Source information:

= Beginning of Section =

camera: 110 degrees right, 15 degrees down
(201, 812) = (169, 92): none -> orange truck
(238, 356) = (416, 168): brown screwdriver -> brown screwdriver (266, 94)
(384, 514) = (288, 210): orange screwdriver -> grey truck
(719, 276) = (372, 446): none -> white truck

= End of Section =
= Beginning of Section =

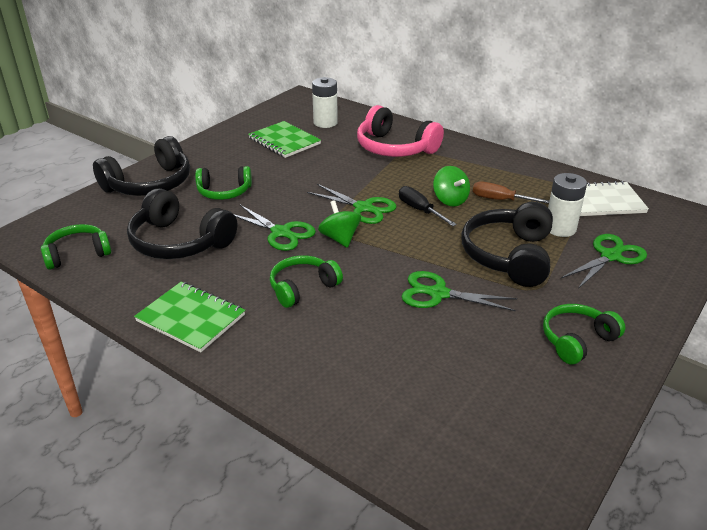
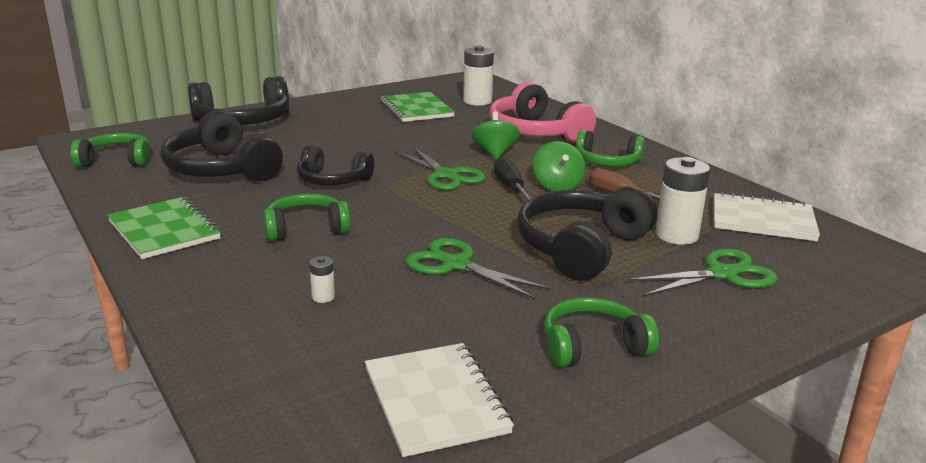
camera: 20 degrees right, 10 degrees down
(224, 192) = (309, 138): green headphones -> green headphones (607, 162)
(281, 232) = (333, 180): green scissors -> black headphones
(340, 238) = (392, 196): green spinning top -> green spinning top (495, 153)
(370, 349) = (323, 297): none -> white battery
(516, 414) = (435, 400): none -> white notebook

= End of Section =
= Beginning of Section =

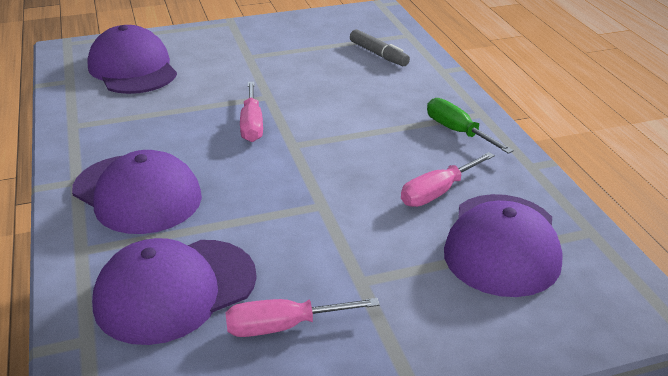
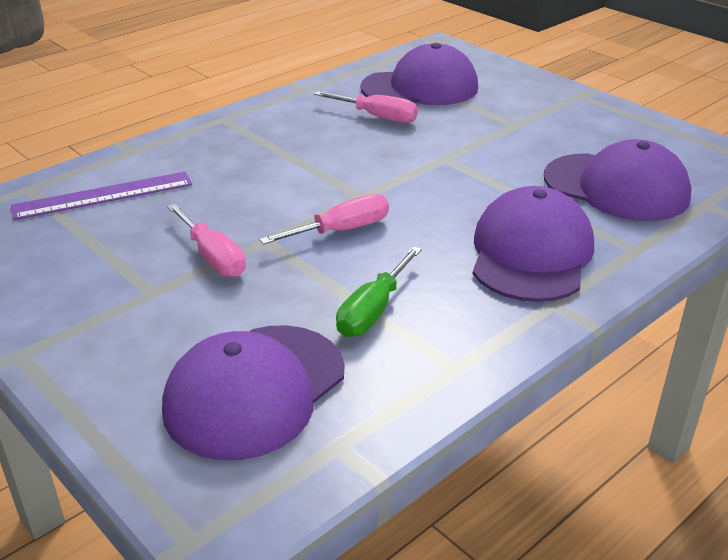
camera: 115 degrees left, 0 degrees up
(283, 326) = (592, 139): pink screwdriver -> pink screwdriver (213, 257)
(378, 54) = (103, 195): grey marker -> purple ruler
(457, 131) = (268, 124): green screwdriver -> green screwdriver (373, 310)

= End of Section =

Activity: Everything above from the line containing "camera: 110 degrees right, 15 degrees down" down to the line containing "(719, 276) = (372, 446): none -> white truck" is to be transcribed exactly, with both of those lines included and nothing else added.

Task result:
camera: 110 degrees right, 15 degrees down
(201, 812) = (169, 92): none -> orange truck
(238, 356) = (416, 168): brown screwdriver -> brown screwdriver (266, 94)
(384, 514) = (288, 210): orange screwdriver -> grey truck
(719, 276) = (372, 446): none -> white truck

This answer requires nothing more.